# Task requirements
Your answer must be every line of the data below that holds the string "orange", copied exactly.

Before-and-after coordinate records
========================================================================

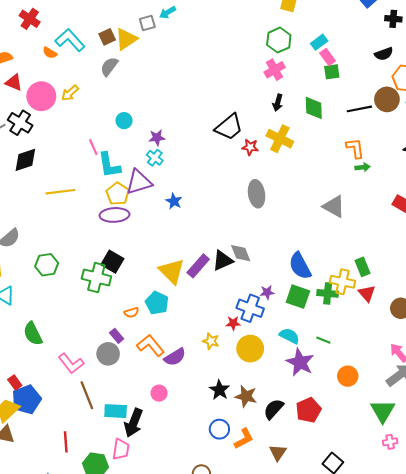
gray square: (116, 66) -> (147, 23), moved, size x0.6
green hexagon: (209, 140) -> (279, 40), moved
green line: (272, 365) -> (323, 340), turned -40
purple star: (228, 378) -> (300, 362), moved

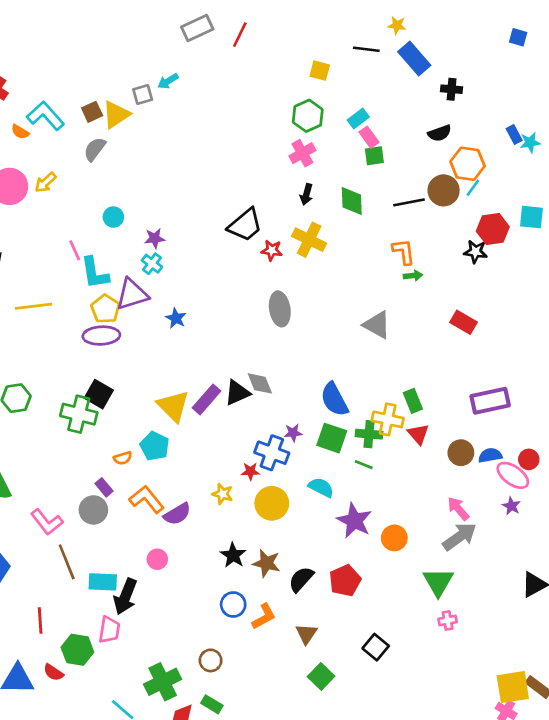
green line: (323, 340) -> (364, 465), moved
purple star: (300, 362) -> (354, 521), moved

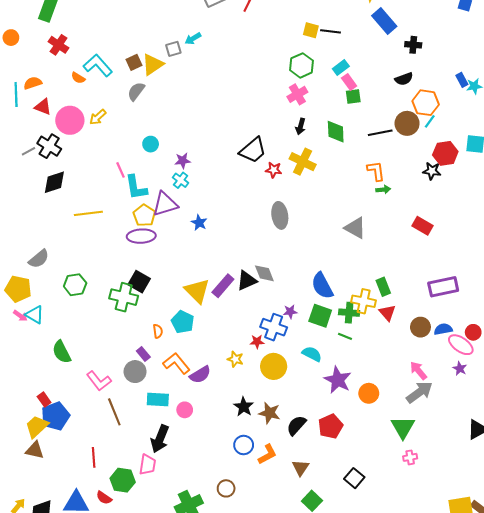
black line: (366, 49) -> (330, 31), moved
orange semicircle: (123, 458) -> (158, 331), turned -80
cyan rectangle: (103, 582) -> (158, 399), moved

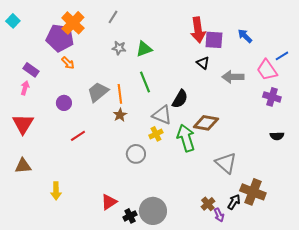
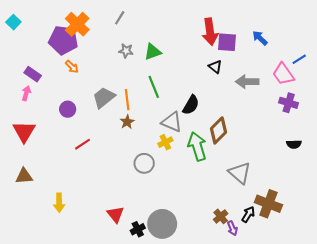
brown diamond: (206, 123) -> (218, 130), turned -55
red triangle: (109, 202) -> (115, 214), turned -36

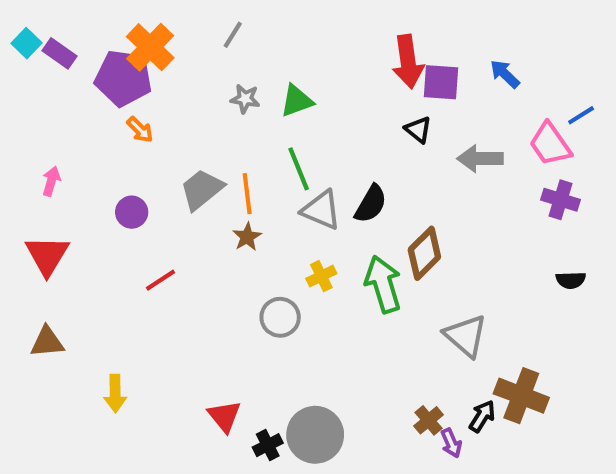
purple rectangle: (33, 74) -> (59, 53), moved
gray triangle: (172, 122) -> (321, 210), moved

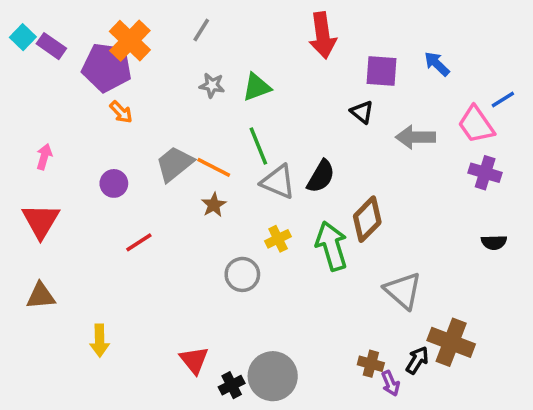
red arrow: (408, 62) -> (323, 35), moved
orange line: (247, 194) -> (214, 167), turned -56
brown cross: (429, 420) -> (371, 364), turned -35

========================================================================

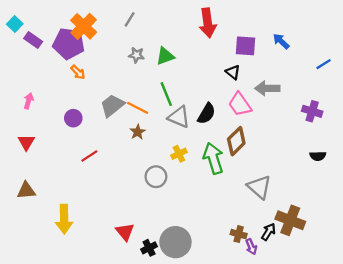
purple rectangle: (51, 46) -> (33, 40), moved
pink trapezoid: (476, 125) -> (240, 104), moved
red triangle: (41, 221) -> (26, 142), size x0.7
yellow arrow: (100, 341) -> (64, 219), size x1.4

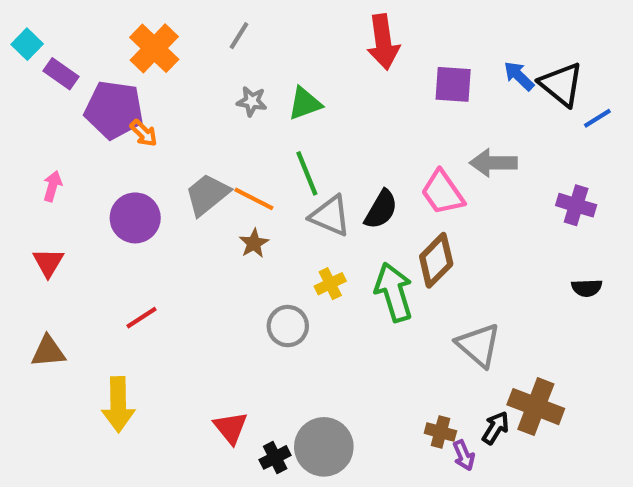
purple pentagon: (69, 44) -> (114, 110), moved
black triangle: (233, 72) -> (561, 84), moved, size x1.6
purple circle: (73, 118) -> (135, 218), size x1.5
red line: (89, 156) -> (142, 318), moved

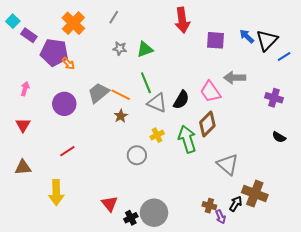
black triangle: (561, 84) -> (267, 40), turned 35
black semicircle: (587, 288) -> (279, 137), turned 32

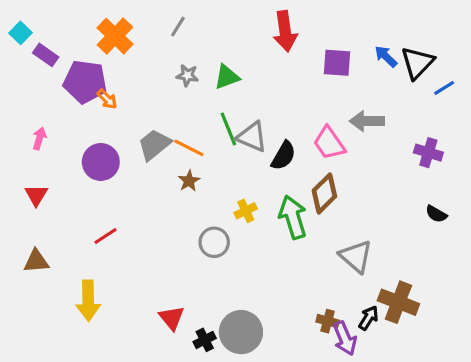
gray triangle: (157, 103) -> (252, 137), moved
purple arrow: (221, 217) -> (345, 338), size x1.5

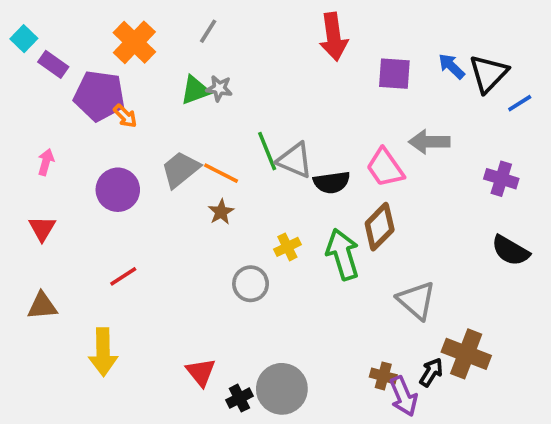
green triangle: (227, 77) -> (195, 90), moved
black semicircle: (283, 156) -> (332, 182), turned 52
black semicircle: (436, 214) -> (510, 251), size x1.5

========================================================================

# Result
orange semicircle: (123, 458) -> (158, 331), turned -80
orange line: (247, 194) -> (214, 167), turned -56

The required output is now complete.